◆ **PROBLEM TO SOLVE**: Take the line that contains "- change: moved" as the first line and the final line of the records as the last; return exactly those lines and the lines between.

◆ **SUPPLIED MATERIAL**:

.....

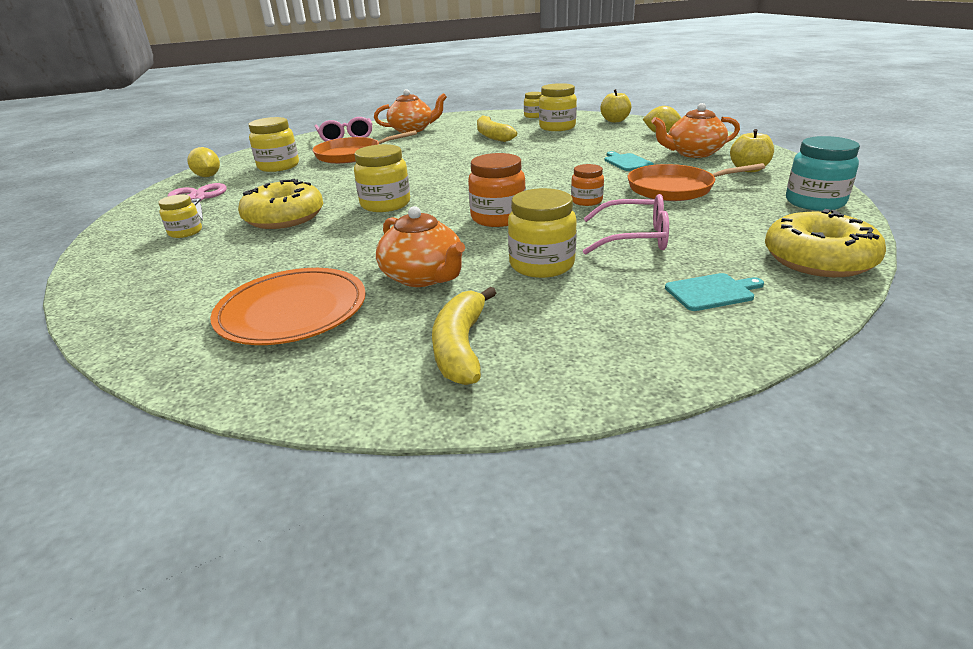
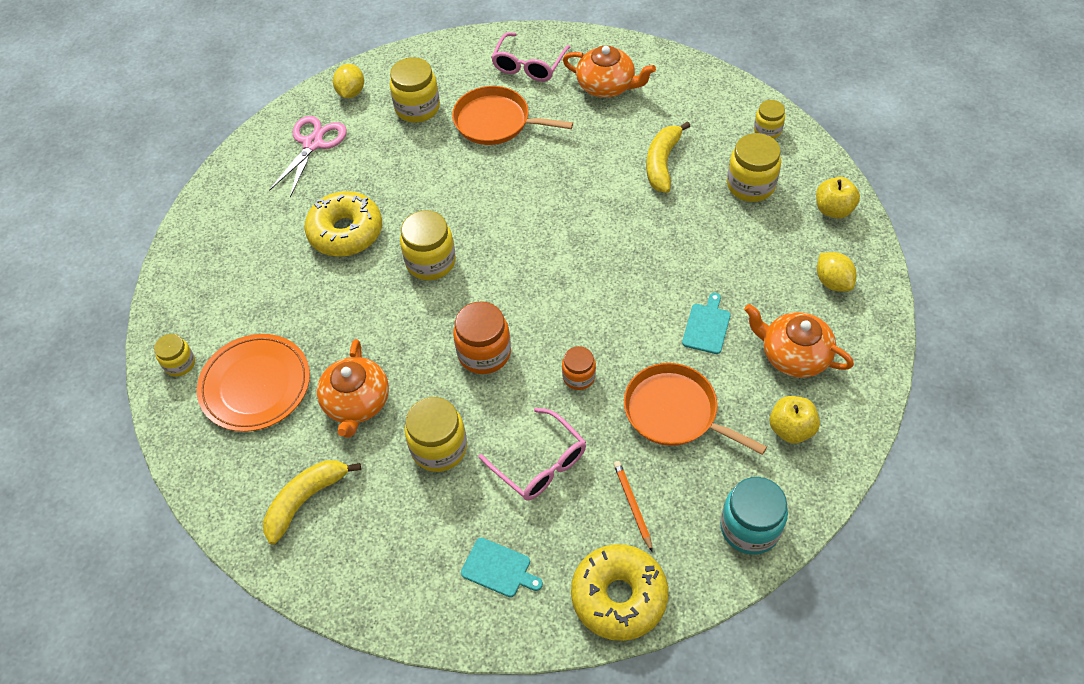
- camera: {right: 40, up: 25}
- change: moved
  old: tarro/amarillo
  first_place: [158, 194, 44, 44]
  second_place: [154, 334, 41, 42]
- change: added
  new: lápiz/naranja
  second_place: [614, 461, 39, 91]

.....

◆ **WRITTEN RESPONSE**:
- change: moved
  old: tarro/amarillo
  first_place: [158, 194, 44, 44]
  second_place: [154, 334, 41, 42]
- change: added
  new: lápiz/naranja
  second_place: [614, 461, 39, 91]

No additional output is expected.